[Stored dataset items]
------------------------------------------------------------

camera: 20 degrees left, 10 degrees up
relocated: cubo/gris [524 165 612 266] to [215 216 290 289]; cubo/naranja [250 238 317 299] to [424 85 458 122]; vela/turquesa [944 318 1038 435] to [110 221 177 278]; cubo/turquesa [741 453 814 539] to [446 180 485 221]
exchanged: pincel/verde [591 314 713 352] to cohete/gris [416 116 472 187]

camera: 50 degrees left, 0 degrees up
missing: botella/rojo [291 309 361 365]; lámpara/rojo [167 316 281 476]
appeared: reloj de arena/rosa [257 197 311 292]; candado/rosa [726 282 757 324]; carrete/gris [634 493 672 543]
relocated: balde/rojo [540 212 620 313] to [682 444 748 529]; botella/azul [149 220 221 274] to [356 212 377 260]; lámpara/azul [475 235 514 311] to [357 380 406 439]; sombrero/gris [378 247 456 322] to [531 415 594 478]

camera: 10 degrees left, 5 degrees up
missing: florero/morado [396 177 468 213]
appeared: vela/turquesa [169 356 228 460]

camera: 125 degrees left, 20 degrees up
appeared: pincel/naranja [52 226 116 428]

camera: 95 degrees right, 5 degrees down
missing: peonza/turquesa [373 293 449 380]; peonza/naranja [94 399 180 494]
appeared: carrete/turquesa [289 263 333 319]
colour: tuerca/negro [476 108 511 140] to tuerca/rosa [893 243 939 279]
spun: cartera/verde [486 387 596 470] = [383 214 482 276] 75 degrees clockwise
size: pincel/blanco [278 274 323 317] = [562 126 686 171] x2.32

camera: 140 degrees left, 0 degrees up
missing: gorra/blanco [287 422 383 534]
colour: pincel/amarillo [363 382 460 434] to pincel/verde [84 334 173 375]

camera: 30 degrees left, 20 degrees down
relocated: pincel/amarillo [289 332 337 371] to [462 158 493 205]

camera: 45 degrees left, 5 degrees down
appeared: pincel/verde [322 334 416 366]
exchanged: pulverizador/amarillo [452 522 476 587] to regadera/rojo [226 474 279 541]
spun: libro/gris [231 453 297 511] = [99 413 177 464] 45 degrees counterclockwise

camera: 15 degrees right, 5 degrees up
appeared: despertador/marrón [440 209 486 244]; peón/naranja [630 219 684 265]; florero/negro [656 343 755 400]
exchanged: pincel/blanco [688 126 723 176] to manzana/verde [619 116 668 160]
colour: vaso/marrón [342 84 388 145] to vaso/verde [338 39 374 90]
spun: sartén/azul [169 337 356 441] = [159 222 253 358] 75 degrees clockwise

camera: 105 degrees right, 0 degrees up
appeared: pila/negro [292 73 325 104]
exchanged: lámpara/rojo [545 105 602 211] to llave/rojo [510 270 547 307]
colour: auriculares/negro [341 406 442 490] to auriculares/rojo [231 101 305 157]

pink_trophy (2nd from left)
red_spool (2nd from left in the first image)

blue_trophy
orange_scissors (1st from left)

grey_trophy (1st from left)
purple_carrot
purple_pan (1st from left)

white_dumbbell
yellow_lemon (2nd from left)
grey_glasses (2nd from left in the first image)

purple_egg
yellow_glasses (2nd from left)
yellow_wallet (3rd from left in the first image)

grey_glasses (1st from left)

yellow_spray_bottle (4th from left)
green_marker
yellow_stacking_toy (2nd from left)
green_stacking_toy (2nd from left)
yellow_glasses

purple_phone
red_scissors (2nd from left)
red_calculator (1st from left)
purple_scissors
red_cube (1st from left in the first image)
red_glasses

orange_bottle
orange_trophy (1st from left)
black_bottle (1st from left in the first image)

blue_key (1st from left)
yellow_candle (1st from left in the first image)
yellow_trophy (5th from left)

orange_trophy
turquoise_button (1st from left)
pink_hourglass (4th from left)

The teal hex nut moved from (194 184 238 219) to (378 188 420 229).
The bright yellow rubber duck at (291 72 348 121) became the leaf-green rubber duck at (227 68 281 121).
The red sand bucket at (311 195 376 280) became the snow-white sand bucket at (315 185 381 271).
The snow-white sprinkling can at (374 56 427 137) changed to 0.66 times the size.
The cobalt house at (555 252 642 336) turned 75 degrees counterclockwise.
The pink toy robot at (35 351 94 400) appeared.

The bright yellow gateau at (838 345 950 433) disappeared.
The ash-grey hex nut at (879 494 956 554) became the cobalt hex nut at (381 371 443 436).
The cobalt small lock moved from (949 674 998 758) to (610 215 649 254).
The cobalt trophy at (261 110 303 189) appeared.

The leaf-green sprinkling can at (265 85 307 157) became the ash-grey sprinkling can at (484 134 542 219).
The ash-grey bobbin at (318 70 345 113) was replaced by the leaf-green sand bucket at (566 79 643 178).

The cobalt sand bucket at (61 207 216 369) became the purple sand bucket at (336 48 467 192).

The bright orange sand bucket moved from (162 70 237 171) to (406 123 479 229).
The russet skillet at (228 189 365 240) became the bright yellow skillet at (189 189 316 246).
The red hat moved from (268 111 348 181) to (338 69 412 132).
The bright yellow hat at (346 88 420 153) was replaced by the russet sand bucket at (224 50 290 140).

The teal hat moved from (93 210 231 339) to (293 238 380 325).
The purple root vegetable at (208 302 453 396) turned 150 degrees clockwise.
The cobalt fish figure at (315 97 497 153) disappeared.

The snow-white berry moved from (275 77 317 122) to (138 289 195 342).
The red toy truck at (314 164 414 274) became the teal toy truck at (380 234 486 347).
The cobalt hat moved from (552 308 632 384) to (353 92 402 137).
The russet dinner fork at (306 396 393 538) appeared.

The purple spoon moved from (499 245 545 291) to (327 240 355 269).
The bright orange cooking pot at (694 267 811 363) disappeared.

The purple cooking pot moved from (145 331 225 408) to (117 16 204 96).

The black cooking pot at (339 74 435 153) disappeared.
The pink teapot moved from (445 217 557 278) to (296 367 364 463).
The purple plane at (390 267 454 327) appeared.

------------------------------------------------------------

— Brief —
Where the line with "relocated: cubo/gris [524" ends, your copy should end too; please return exactly the lines from the first line of the data through it.

— Task solution —
camera: 20 degrees left, 10 degrees up
relocated: cubo/gris [524 165 612 266] to [215 216 290 289]; cubo/naranja [250 238 317 299] to [424 85 458 122]; vela/turquesa [944 318 1038 435] to [110 221 177 278]; cubo/turquesa [741 453 814 539] to [446 180 485 221]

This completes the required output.